__WHAT YOU WILL DO__
Please give all of the data again, character for character, and drop the pictures.
══ DATA EXTRACT ══
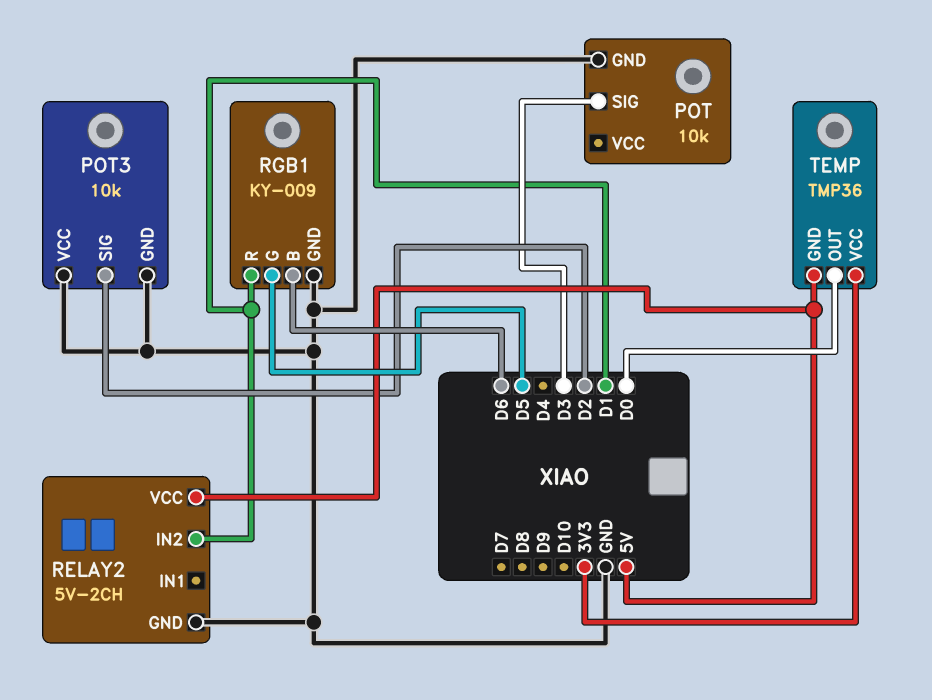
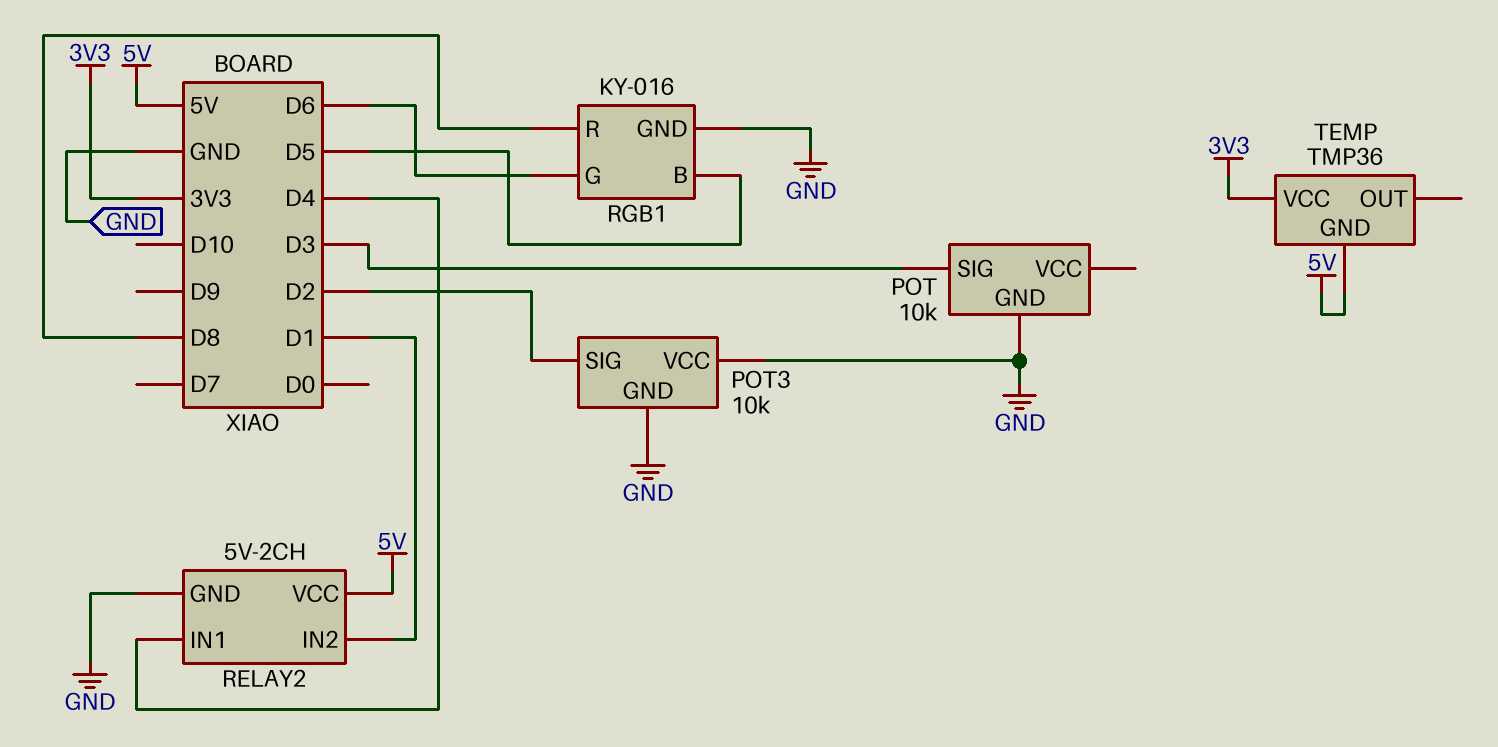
RELAY2 pin IN1: none -> D4
RGB1: KY-009 -> KY-016
RGB1 pin B: D6 -> D5
RGB1 pin G: D5 -> D6
RGB1 pin R: D1 -> D8
TEMP pin OUT: D0 -> none

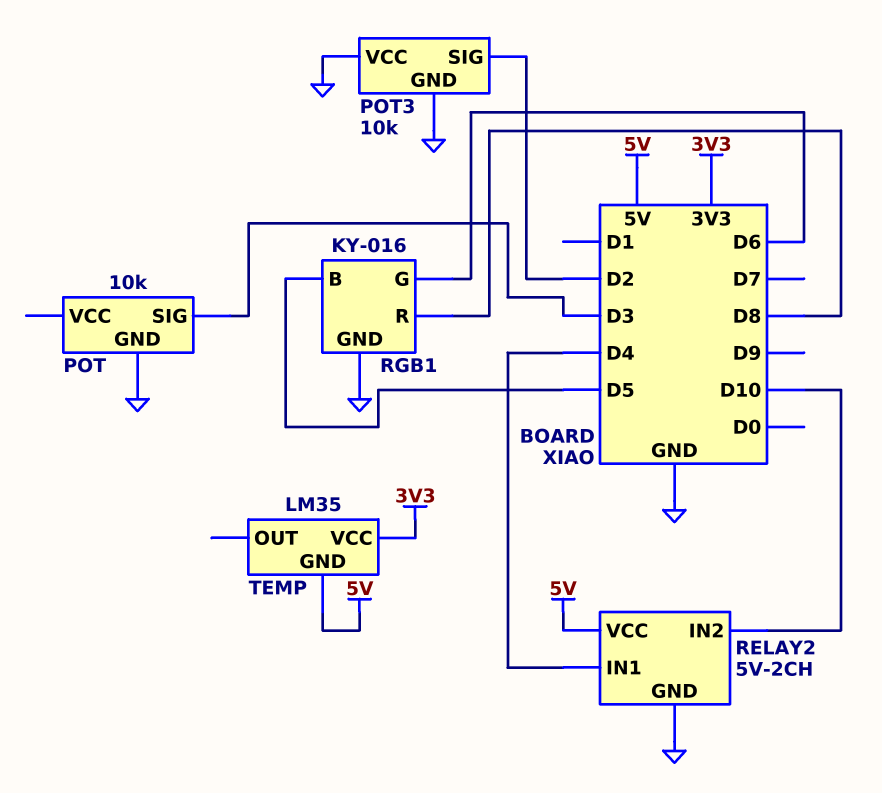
RELAY2 pin IN2: D1 -> D10
TEMP: TMP36 -> LM35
═══
__EXPECTED OUTPUT__
RELAY2 pin IN1: none -> D4
RGB1: KY-009 -> KY-016
RGB1 pin B: D6 -> D5
RGB1 pin G: D5 -> D6
RGB1 pin R: D1 -> D8
TEMP pin OUT: D0 -> none

RELAY2 pin IN2: D1 -> D10
TEMP: TMP36 -> LM35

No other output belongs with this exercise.